> Work order
What you output should match the data below exactly.

> Information given
= Beginning of Section =
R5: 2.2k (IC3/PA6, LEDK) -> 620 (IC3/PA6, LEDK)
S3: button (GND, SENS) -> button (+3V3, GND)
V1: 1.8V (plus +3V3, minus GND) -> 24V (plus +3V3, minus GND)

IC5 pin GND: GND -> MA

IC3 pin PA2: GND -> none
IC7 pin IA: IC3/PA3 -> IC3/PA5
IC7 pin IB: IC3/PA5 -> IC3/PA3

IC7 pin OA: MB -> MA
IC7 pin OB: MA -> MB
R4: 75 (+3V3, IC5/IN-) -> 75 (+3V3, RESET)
= End of Section =
> Answer to the problem
R5: 2.2k (IC3/PA6, LEDK) -> 620 (IC3/PA6, LEDK)
S3: button (GND, SENS) -> button (+3V3, GND)
V1: 1.8V (plus +3V3, minus GND) -> 24V (plus +3V3, minus GND)

IC5 pin GND: GND -> MA

IC3 pin PA2: GND -> none
IC7 pin IA: IC3/PA3 -> IC3/PA5
IC7 pin IB: IC3/PA5 -> IC3/PA3

IC7 pin OA: MB -> MA
IC7 pin OB: MA -> MB
R4: 75 (+3V3, IC5/IN-) -> 75 (+3V3, RESET)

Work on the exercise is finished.